### WHAT YOU SHOULD DO
Every line in the records below that holds the word "VEXT" is to be copied.

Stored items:
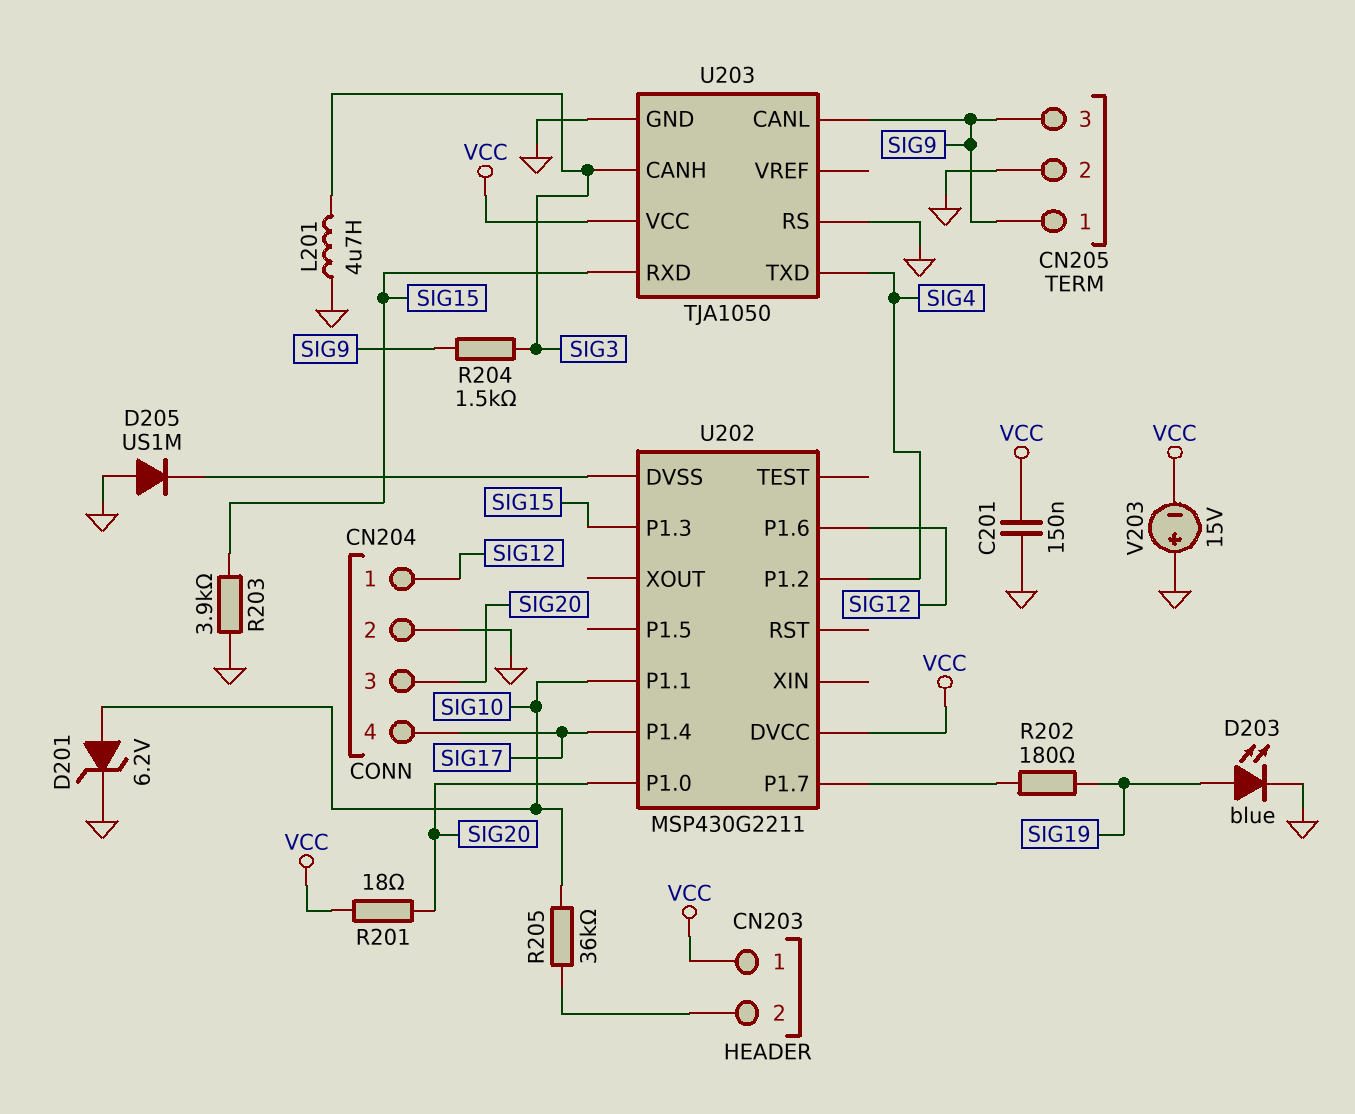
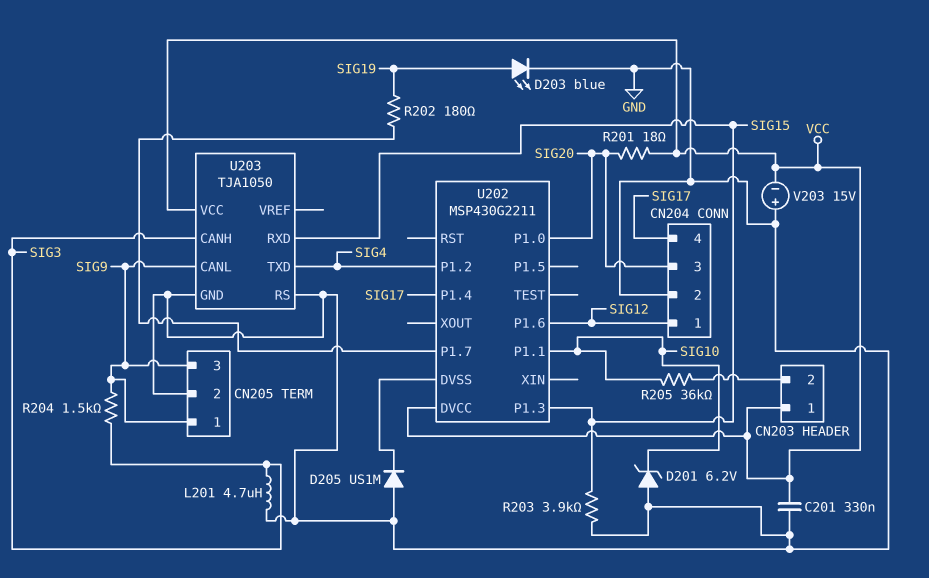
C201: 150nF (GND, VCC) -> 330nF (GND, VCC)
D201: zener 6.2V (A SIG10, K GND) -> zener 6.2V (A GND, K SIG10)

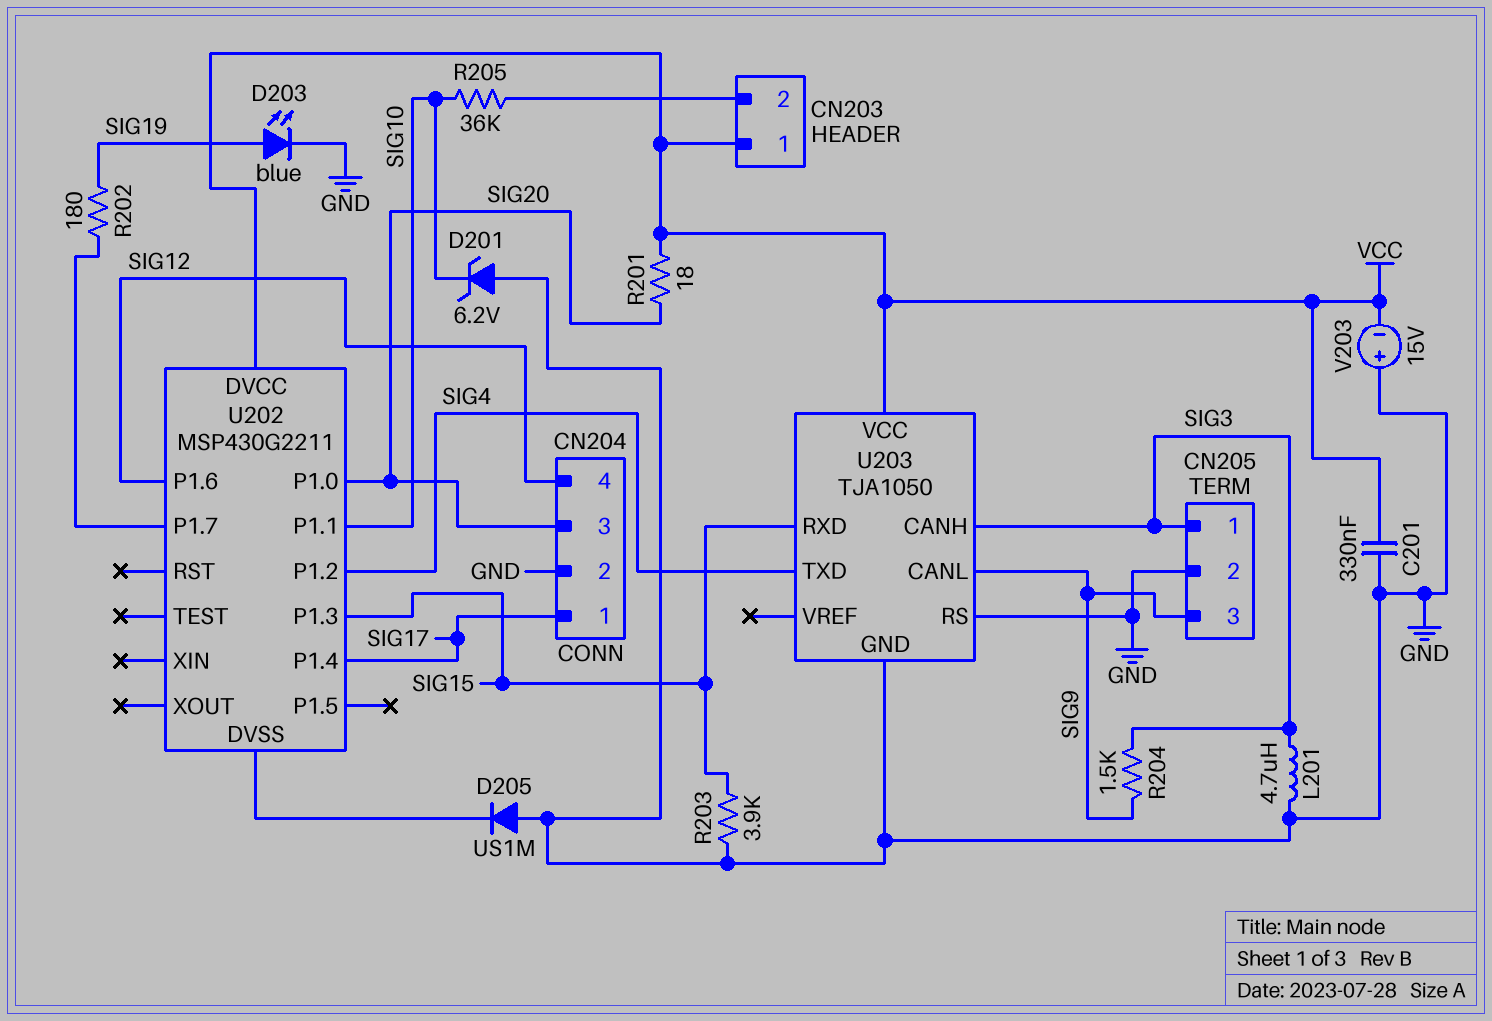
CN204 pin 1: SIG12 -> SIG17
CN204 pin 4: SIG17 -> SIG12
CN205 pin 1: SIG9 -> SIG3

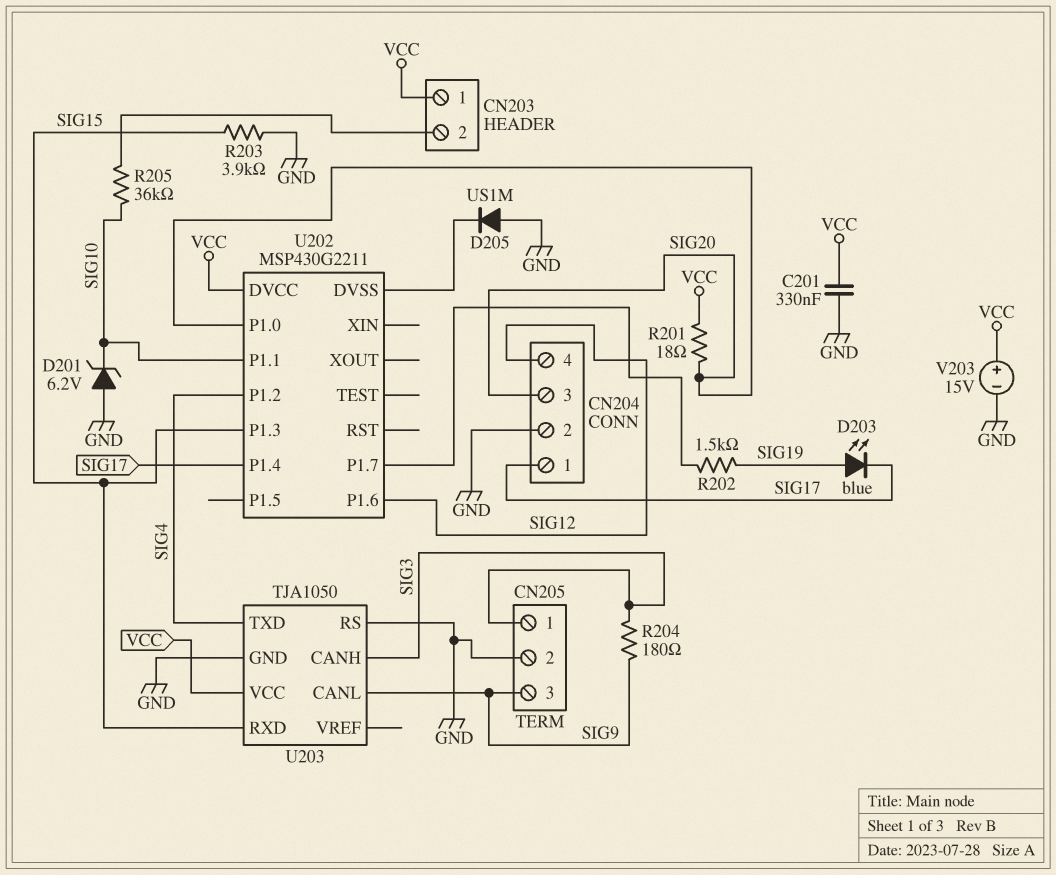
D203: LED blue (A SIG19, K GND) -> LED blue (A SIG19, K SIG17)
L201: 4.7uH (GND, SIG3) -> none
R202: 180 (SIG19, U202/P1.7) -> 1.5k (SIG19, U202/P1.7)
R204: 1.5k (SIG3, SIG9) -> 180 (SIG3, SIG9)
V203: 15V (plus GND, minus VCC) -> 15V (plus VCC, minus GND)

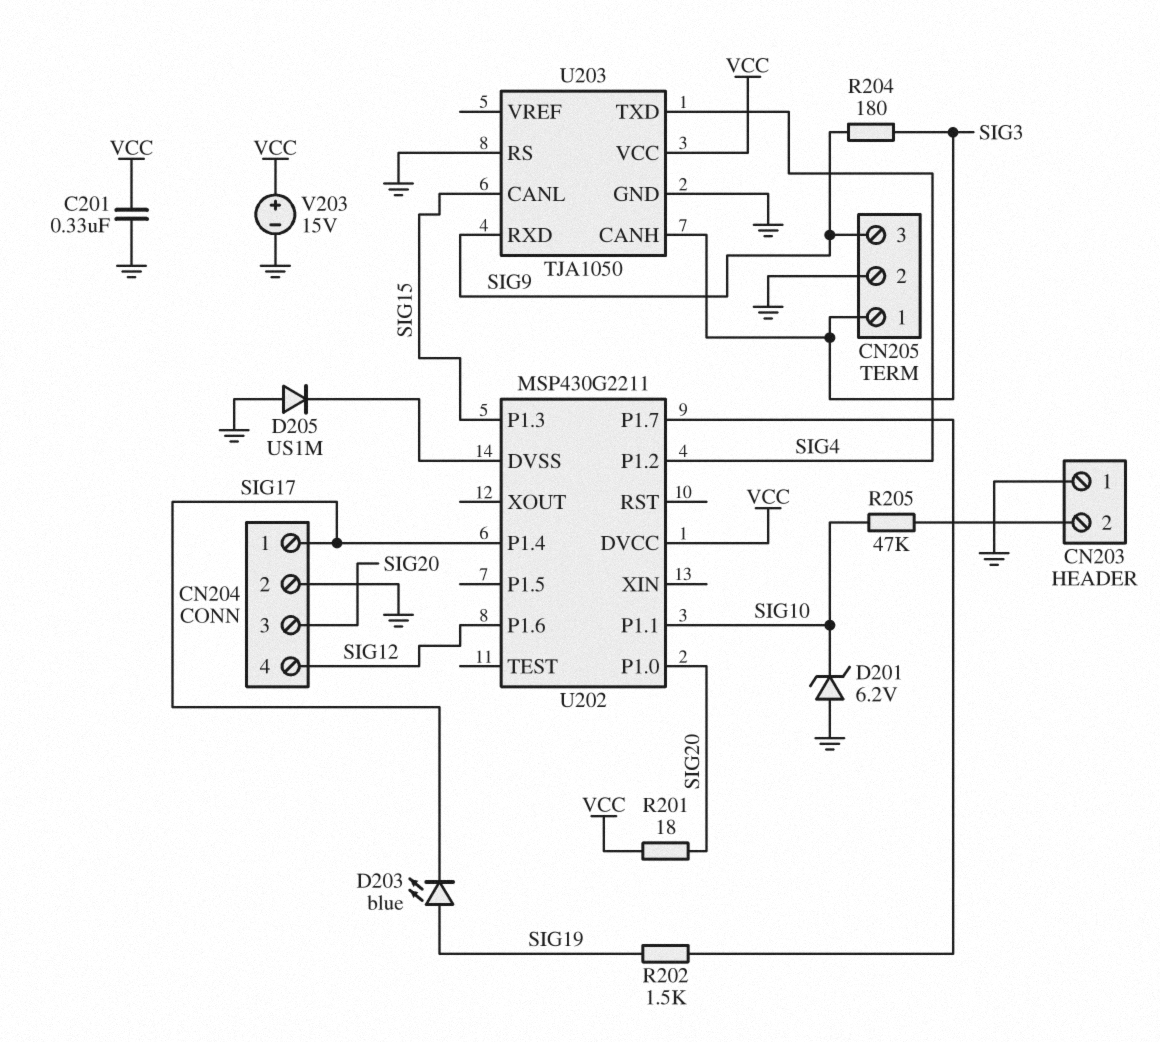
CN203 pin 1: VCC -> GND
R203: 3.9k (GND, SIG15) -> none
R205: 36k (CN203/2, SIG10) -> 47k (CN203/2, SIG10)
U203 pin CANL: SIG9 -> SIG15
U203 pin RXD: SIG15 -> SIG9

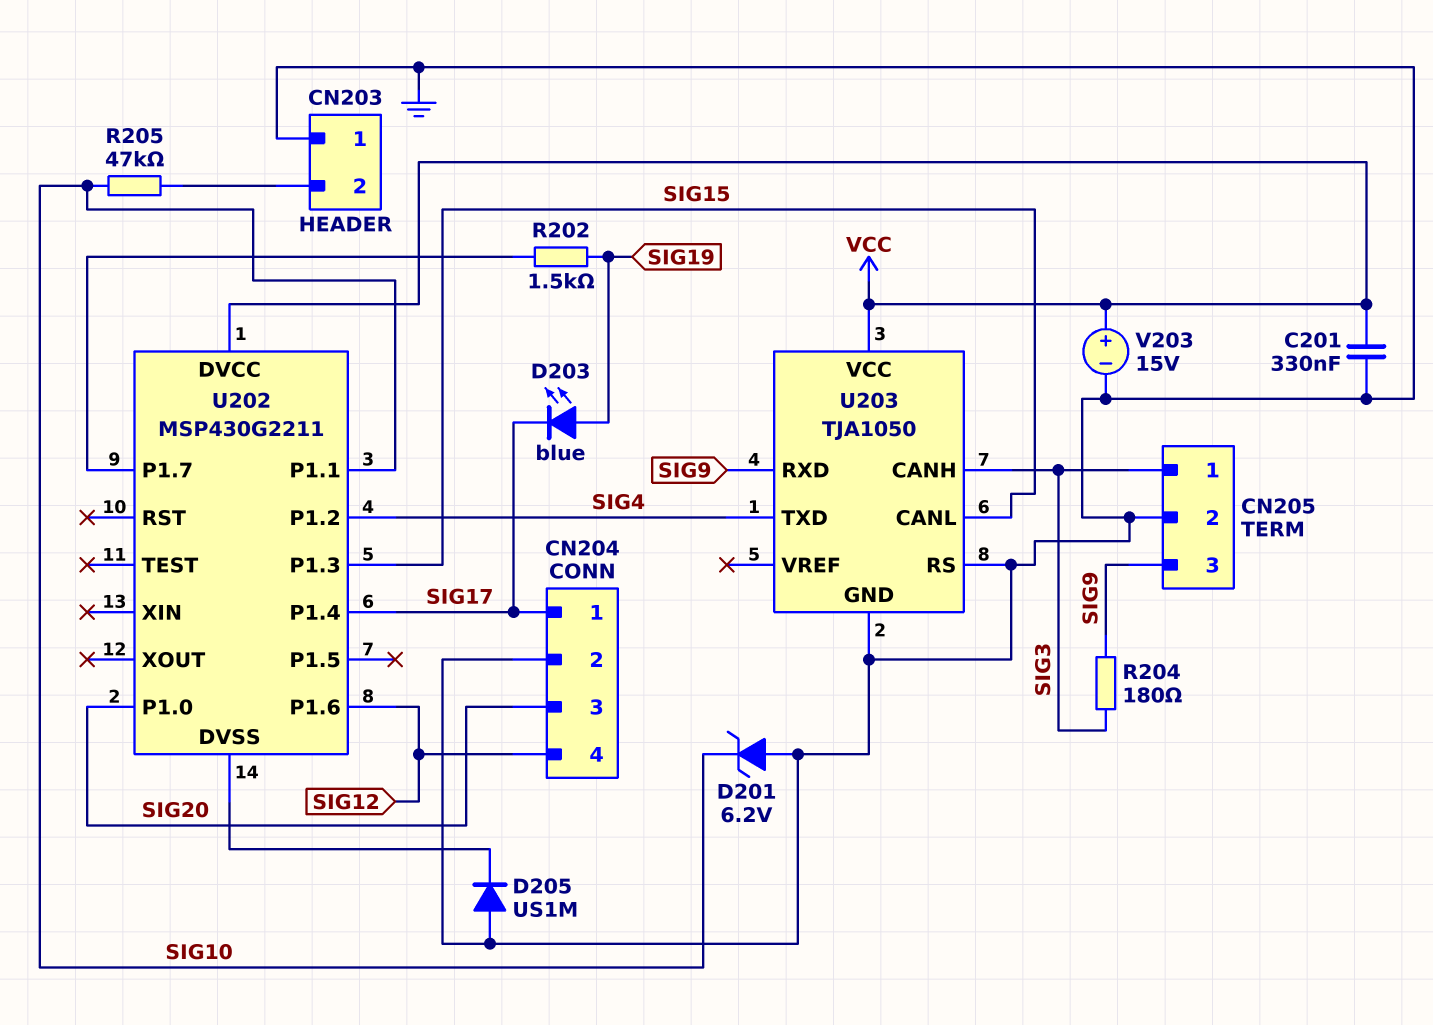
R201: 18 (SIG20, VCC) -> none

==

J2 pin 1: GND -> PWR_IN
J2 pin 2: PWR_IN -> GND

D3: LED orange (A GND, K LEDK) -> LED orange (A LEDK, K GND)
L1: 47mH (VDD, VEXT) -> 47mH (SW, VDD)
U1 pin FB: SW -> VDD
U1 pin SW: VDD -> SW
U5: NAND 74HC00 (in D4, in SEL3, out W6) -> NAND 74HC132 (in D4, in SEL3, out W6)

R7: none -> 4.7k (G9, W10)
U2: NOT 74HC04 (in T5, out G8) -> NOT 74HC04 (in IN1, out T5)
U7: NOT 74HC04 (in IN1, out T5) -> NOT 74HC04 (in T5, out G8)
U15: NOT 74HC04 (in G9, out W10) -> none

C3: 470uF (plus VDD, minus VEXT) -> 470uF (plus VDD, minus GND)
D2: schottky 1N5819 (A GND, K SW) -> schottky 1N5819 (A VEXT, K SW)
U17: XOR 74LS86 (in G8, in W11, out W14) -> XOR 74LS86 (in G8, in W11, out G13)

### ANSWER TO THE PROBLEM
L1: 47mH (VDD, VEXT) -> 47mH (SW, VDD)
C3: 470uF (plus VDD, minus VEXT) -> 470uF (plus VDD, minus GND)
D2: schottky 1N5819 (A GND, K SW) -> schottky 1N5819 (A VEXT, K SW)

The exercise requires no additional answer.